# [MATERIAL SUPPLIED]
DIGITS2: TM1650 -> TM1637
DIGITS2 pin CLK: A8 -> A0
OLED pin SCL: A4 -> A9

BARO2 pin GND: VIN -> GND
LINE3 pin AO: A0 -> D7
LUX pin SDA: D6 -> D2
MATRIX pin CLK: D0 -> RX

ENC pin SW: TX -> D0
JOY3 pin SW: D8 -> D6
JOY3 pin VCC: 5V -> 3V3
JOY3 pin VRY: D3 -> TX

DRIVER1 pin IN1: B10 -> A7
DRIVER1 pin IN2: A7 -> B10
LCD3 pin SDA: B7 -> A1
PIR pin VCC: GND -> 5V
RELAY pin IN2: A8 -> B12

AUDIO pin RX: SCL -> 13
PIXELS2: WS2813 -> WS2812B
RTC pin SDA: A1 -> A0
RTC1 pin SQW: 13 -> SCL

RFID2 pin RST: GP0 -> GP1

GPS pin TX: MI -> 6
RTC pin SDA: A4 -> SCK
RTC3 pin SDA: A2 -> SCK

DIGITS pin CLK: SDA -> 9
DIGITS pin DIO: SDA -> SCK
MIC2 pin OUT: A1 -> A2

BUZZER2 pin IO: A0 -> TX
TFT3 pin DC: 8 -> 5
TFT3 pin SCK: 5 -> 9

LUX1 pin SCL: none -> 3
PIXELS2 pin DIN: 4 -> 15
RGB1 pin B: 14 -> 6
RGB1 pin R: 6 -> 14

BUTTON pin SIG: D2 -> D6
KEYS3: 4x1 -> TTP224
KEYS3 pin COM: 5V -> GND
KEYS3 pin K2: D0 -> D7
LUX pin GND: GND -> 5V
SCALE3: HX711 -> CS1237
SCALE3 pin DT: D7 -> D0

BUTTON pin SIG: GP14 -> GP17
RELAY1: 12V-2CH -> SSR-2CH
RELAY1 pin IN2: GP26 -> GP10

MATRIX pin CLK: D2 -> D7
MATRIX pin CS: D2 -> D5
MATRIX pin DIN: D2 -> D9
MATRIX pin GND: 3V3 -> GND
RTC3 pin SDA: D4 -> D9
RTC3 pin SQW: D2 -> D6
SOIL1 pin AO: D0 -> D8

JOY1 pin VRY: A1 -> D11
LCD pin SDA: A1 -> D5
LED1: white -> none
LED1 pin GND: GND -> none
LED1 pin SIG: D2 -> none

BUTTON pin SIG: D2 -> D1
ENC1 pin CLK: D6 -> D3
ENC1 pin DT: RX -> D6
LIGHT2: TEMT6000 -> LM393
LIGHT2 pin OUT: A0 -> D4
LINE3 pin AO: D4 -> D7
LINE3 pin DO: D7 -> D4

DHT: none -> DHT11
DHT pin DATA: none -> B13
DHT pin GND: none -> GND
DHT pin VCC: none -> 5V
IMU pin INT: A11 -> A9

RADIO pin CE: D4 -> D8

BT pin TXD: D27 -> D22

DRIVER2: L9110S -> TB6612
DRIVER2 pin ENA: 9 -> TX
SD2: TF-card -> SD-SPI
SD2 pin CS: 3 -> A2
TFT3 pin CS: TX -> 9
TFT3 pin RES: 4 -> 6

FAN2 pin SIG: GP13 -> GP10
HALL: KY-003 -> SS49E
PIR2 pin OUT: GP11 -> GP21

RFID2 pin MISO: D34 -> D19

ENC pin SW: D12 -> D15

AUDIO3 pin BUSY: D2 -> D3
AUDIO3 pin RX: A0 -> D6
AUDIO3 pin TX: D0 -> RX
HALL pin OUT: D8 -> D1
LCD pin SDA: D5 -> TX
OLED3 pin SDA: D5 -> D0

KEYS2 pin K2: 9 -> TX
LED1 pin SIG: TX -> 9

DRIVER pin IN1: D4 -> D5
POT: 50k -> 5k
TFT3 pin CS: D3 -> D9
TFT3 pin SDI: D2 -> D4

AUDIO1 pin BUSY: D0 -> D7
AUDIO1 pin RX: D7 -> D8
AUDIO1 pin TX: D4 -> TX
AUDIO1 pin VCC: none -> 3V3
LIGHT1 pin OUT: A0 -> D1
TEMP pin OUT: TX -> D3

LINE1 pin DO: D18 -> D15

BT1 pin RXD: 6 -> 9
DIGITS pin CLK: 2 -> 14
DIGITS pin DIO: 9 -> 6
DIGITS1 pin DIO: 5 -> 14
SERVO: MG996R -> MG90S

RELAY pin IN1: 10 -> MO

# [YOUR TASK]
Your answer must be an exact copy of every record.

# [ANSWER TO THE PROBLEM]
DIGITS2: TM1650 -> TM1637
DIGITS2 pin CLK: A8 -> A0
OLED pin SCL: A4 -> A9

BARO2 pin GND: VIN -> GND
LINE3 pin AO: A0 -> D7
LUX pin SDA: D6 -> D2
MATRIX pin CLK: D0 -> RX

ENC pin SW: TX -> D0
JOY3 pin SW: D8 -> D6
JOY3 pin VCC: 5V -> 3V3
JOY3 pin VRY: D3 -> TX

DRIVER1 pin IN1: B10 -> A7
DRIVER1 pin IN2: A7 -> B10
LCD3 pin SDA: B7 -> A1
PIR pin VCC: GND -> 5V
RELAY pin IN2: A8 -> B12

AUDIO pin RX: SCL -> 13
PIXELS2: WS2813 -> WS2812B
RTC pin SDA: A1 -> A0
RTC1 pin SQW: 13 -> SCL

RFID2 pin RST: GP0 -> GP1

GPS pin TX: MI -> 6
RTC pin SDA: A4 -> SCK
RTC3 pin SDA: A2 -> SCK

DIGITS pin CLK: SDA -> 9
DIGITS pin DIO: SDA -> SCK
MIC2 pin OUT: A1 -> A2

BUZZER2 pin IO: A0 -> TX
TFT3 pin DC: 8 -> 5
TFT3 pin SCK: 5 -> 9

LUX1 pin SCL: none -> 3
PIXELS2 pin DIN: 4 -> 15
RGB1 pin B: 14 -> 6
RGB1 pin R: 6 -> 14

BUTTON pin SIG: D2 -> D6
KEYS3: 4x1 -> TTP224
KEYS3 pin COM: 5V -> GND
KEYS3 pin K2: D0 -> D7
LUX pin GND: GND -> 5V
SCALE3: HX711 -> CS1237
SCALE3 pin DT: D7 -> D0

BUTTON pin SIG: GP14 -> GP17
RELAY1: 12V-2CH -> SSR-2CH
RELAY1 pin IN2: GP26 -> GP10

MATRIX pin CLK: D2 -> D7
MATRIX pin CS: D2 -> D5
MATRIX pin DIN: D2 -> D9
MATRIX pin GND: 3V3 -> GND
RTC3 pin SDA: D4 -> D9
RTC3 pin SQW: D2 -> D6
SOIL1 pin AO: D0 -> D8

JOY1 pin VRY: A1 -> D11
LCD pin SDA: A1 -> D5
LED1: white -> none
LED1 pin GND: GND -> none
LED1 pin SIG: D2 -> none

BUTTON pin SIG: D2 -> D1
ENC1 pin CLK: D6 -> D3
ENC1 pin DT: RX -> D6
LIGHT2: TEMT6000 -> LM393
LIGHT2 pin OUT: A0 -> D4
LINE3 pin AO: D4 -> D7
LINE3 pin DO: D7 -> D4

DHT: none -> DHT11
DHT pin DATA: none -> B13
DHT pin GND: none -> GND
DHT pin VCC: none -> 5V
IMU pin INT: A11 -> A9

RADIO pin CE: D4 -> D8

BT pin TXD: D27 -> D22

DRIVER2: L9110S -> TB6612
DRIVER2 pin ENA: 9 -> TX
SD2: TF-card -> SD-SPI
SD2 pin CS: 3 -> A2
TFT3 pin CS: TX -> 9
TFT3 pin RES: 4 -> 6

FAN2 pin SIG: GP13 -> GP10
HALL: KY-003 -> SS49E
PIR2 pin OUT: GP11 -> GP21

RFID2 pin MISO: D34 -> D19

ENC pin SW: D12 -> D15

AUDIO3 pin BUSY: D2 -> D3
AUDIO3 pin RX: A0 -> D6
AUDIO3 pin TX: D0 -> RX
HALL pin OUT: D8 -> D1
LCD pin SDA: D5 -> TX
OLED3 pin SDA: D5 -> D0

KEYS2 pin K2: 9 -> TX
LED1 pin SIG: TX -> 9

DRIVER pin IN1: D4 -> D5
POT: 50k -> 5k
TFT3 pin CS: D3 -> D9
TFT3 pin SDI: D2 -> D4

AUDIO1 pin BUSY: D0 -> D7
AUDIO1 pin RX: D7 -> D8
AUDIO1 pin TX: D4 -> TX
AUDIO1 pin VCC: none -> 3V3
LIGHT1 pin OUT: A0 -> D1
TEMP pin OUT: TX -> D3

LINE1 pin DO: D18 -> D15

BT1 pin RXD: 6 -> 9
DIGITS pin CLK: 2 -> 14
DIGITS pin DIO: 9 -> 6
DIGITS1 pin DIO: 5 -> 14
SERVO: MG996R -> MG90S

RELAY pin IN1: 10 -> MO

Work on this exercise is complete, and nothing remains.